Problem requirements:
Report, in full, each line of the material below in which the string "point" occurs.

***** Input data *****

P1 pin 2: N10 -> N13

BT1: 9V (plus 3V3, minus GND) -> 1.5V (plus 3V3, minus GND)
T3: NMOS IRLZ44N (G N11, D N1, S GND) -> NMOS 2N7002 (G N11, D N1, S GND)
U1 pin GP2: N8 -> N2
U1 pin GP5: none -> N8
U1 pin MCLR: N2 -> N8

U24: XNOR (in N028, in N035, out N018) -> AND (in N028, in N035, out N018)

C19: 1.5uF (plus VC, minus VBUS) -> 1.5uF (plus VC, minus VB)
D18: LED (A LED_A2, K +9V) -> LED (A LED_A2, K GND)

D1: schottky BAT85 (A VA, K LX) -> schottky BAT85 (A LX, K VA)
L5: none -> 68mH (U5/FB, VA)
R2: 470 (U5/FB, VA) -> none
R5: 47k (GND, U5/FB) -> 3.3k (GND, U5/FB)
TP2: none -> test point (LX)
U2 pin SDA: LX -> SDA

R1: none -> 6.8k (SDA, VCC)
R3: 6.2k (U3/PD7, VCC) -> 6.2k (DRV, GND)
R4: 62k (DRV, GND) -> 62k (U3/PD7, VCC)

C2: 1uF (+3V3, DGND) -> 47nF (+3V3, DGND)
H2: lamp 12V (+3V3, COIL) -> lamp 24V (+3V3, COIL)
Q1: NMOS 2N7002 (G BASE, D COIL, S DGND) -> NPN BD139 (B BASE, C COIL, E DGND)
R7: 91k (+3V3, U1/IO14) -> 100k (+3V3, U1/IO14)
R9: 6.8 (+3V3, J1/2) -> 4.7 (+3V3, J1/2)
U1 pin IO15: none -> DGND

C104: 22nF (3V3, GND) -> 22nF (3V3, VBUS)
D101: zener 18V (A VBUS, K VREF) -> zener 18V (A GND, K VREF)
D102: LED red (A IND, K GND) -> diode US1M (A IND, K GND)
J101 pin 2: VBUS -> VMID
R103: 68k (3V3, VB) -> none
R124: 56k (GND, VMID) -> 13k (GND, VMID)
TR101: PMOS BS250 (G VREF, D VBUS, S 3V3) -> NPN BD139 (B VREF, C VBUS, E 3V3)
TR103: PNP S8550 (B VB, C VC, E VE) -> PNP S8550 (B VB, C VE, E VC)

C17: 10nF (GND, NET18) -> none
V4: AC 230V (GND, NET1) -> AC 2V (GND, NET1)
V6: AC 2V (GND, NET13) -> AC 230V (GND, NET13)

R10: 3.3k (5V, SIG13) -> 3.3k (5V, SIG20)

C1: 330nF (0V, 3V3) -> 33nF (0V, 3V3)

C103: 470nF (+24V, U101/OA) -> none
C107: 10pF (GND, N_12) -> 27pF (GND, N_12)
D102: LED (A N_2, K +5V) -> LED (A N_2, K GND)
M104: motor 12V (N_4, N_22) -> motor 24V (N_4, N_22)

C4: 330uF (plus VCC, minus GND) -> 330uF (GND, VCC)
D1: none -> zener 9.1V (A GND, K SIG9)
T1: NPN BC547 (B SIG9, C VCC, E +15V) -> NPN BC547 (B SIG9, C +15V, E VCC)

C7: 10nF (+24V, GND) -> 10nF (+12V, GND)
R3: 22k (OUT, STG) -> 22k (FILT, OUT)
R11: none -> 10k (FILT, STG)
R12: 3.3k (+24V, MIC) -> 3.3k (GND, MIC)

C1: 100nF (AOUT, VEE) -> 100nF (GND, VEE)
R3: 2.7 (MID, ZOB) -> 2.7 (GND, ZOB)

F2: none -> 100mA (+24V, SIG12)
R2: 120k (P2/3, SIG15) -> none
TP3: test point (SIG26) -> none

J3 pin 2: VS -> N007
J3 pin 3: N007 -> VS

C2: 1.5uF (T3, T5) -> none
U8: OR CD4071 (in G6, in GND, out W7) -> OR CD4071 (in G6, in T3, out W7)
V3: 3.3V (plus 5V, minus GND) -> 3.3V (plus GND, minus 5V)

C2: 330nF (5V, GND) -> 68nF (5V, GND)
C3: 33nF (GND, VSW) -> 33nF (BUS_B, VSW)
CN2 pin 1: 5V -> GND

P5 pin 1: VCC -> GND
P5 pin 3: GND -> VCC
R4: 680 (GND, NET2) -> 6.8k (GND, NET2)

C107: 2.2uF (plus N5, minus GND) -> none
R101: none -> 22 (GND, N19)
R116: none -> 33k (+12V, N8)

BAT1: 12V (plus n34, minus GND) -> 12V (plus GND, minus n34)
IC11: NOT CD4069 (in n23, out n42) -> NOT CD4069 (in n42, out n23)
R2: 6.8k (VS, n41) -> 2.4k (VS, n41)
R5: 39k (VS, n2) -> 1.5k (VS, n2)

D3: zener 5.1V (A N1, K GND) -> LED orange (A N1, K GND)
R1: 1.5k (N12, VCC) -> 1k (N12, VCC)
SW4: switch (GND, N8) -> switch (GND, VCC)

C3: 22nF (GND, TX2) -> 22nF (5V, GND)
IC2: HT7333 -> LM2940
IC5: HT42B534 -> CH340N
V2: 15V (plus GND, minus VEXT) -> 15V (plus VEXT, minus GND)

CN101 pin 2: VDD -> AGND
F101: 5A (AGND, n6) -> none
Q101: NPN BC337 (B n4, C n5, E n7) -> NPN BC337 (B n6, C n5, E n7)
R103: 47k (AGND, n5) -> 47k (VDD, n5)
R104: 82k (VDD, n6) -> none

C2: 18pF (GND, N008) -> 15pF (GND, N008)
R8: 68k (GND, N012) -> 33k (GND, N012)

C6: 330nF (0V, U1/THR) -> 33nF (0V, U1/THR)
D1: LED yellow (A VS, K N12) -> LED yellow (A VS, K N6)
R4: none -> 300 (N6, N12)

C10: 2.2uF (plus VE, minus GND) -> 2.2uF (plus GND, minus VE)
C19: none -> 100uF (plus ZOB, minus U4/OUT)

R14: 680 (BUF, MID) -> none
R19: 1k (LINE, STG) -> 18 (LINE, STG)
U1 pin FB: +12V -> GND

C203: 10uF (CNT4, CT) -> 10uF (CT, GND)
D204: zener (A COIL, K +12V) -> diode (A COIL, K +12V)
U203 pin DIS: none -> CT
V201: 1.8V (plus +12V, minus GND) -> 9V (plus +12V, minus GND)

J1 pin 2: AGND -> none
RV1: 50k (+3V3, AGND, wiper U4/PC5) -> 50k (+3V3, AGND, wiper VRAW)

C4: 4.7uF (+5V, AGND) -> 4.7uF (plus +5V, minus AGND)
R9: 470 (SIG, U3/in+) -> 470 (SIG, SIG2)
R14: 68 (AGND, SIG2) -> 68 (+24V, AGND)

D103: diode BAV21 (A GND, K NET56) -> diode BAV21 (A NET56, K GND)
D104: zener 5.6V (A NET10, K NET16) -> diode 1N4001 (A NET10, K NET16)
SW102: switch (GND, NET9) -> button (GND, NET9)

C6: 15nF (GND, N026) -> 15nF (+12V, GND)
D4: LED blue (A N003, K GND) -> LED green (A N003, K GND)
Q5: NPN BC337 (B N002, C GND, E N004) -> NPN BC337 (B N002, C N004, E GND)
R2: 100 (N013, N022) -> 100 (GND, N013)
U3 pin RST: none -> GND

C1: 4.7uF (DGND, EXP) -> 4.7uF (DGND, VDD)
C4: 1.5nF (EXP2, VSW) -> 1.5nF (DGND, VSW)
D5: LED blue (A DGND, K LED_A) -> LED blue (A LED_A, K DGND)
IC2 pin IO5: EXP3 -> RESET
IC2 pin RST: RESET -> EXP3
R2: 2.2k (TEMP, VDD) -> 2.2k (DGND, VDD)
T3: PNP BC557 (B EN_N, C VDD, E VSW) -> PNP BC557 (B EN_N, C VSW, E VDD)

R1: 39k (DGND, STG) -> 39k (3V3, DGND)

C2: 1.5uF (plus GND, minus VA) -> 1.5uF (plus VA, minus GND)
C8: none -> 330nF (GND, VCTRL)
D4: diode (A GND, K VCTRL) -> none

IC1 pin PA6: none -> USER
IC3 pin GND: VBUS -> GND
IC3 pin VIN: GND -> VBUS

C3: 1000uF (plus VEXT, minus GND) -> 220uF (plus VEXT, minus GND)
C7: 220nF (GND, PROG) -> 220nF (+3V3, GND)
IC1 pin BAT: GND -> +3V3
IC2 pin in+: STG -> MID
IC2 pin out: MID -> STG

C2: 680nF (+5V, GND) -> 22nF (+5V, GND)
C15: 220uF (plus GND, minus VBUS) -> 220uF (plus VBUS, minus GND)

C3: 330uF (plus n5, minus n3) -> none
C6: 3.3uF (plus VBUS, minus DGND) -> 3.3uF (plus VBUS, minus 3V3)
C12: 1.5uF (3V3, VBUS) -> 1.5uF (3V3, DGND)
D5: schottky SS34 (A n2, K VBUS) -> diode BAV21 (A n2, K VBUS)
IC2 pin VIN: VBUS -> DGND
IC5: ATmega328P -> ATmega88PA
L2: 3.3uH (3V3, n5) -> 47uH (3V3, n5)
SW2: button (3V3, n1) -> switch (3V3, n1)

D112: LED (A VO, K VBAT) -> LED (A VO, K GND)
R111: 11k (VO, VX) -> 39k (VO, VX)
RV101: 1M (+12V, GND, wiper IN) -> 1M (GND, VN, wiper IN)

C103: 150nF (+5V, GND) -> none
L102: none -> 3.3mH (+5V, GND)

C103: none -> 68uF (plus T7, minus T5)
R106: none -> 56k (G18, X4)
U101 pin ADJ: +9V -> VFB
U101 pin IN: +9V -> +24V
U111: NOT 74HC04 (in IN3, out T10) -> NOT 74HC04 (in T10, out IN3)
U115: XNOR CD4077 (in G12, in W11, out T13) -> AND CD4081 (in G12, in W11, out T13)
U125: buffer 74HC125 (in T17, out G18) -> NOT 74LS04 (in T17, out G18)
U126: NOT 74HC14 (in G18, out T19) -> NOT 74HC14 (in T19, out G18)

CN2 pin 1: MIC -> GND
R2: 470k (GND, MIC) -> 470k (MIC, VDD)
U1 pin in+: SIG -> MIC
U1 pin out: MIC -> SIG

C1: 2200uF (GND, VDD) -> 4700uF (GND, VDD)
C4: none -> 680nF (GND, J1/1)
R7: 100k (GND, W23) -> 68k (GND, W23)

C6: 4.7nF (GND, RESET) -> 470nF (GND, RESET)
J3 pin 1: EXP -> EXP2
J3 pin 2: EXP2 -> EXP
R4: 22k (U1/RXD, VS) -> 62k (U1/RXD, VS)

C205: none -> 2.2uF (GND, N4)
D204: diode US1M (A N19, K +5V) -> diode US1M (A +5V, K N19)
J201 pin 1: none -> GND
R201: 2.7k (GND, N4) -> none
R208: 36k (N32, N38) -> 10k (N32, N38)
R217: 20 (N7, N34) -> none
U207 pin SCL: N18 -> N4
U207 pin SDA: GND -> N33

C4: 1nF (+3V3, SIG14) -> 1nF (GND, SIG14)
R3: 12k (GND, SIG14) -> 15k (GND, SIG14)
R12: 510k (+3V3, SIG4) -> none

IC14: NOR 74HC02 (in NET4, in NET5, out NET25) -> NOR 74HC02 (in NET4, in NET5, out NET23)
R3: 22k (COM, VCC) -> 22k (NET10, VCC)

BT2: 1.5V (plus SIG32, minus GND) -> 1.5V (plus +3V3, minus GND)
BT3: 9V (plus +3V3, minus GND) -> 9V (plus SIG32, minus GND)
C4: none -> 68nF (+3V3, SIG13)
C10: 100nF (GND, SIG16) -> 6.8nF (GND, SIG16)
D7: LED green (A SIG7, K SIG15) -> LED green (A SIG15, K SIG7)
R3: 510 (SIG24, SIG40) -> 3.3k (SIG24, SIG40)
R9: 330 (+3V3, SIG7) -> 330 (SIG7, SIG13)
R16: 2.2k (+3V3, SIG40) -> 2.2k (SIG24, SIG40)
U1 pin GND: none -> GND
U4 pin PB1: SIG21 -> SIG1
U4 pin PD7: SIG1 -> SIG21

*****

Your response:
TP2: none -> test point (LX)
TP3: test point (SIG26) -> none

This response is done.